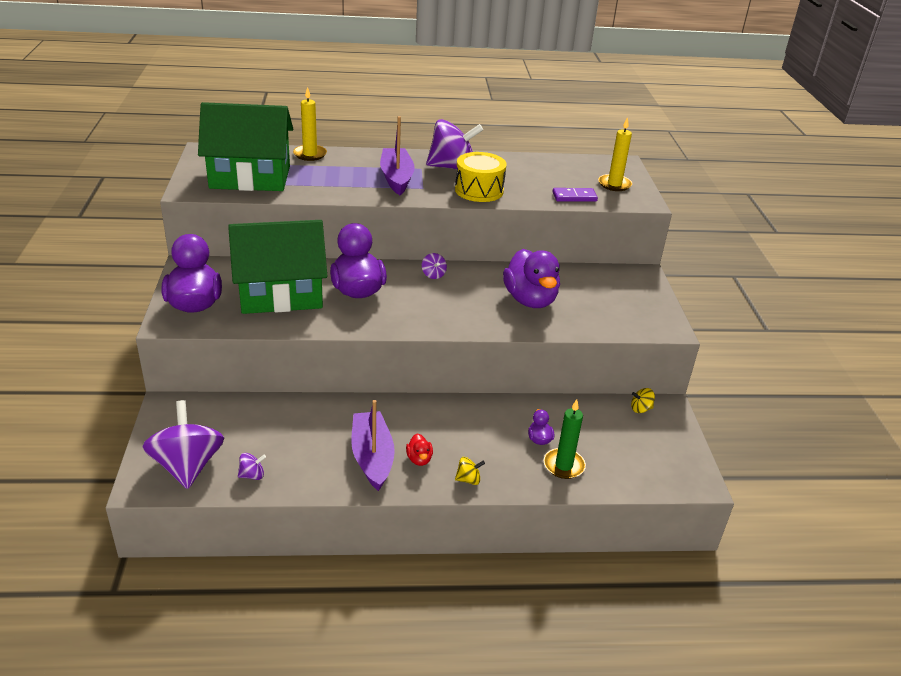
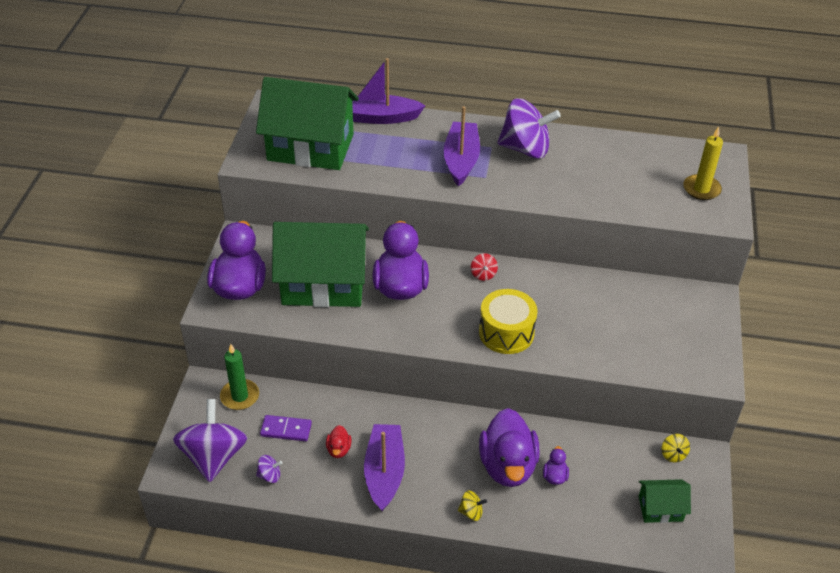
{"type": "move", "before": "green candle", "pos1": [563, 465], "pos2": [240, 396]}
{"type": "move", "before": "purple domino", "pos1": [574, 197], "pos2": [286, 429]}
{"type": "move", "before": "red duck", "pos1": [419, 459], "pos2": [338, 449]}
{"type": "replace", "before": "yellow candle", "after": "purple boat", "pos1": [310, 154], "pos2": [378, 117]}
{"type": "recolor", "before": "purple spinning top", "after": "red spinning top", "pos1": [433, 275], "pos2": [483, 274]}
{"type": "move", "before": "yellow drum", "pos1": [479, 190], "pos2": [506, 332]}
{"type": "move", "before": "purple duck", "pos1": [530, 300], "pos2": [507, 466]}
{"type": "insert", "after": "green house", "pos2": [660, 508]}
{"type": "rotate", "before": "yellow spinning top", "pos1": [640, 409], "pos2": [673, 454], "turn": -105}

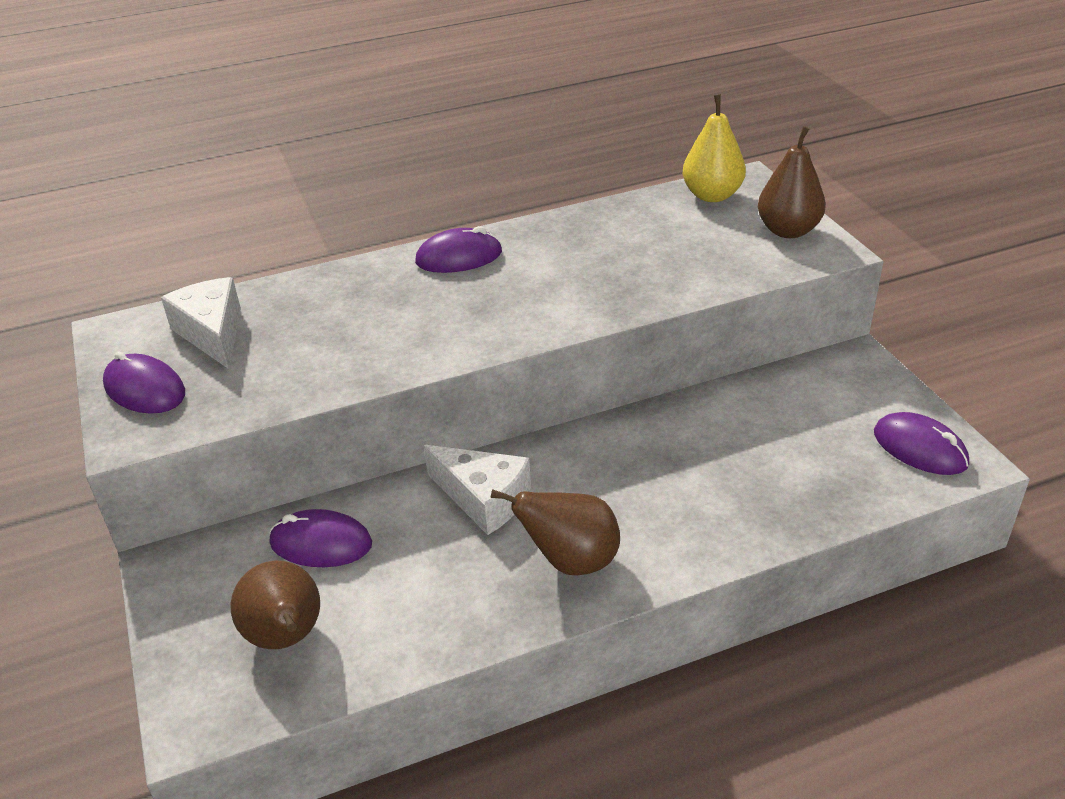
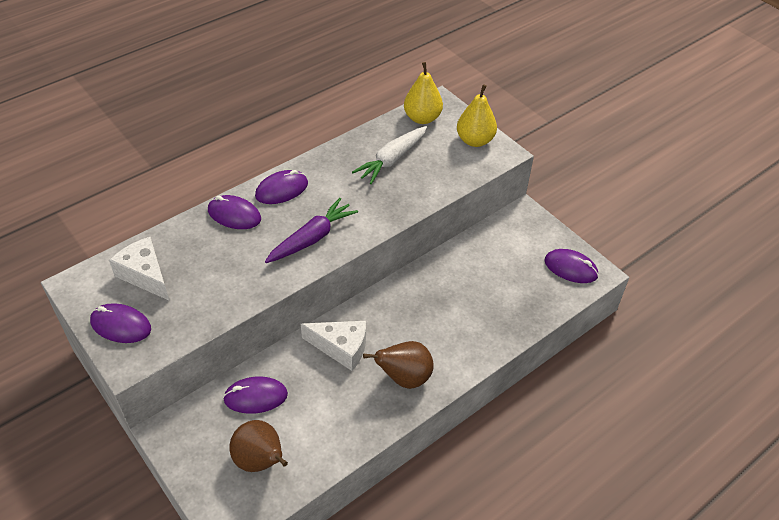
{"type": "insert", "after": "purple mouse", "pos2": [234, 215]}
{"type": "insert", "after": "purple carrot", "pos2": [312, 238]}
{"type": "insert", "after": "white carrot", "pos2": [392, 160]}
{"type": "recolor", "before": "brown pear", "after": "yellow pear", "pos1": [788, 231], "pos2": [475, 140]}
☆ ☆ ☆ ☆
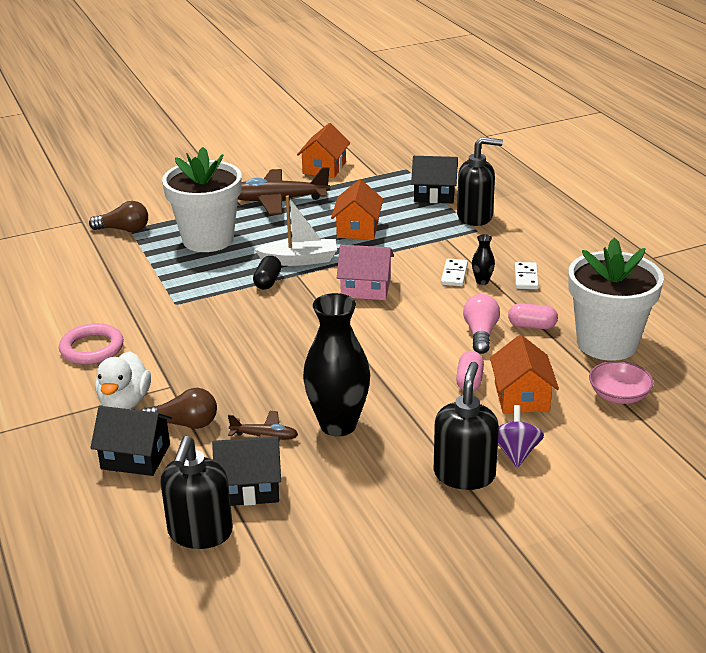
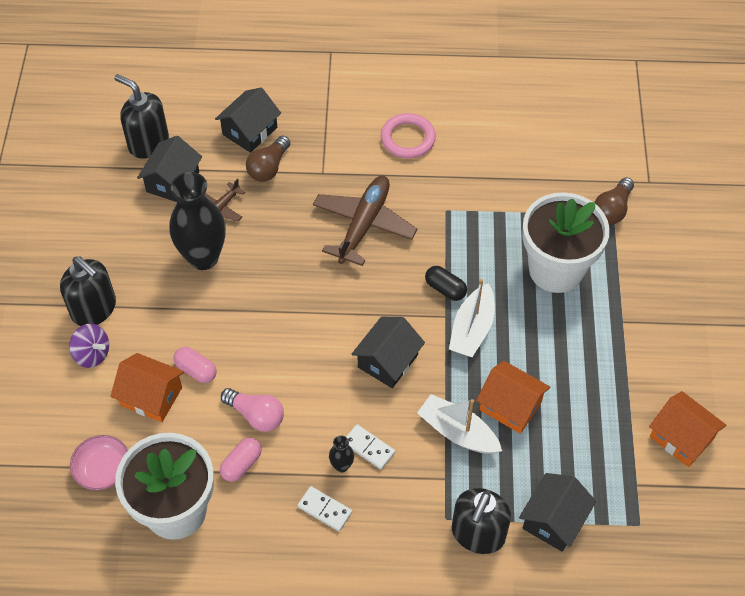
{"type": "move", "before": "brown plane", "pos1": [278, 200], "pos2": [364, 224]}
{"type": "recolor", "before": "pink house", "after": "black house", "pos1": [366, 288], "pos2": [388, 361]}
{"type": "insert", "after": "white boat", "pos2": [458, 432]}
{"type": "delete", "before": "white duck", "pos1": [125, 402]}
☆ ☆ ☆ ☆
Exercise directions
What belongs in the answer is each line of the data that has the word "candle".

Written response
{"type": "move", "before": "green candle", "pos1": [563, 465], "pos2": [240, 396]}
{"type": "replace", "before": "yellow candle", "after": "purple boat", "pos1": [310, 154], "pos2": [378, 117]}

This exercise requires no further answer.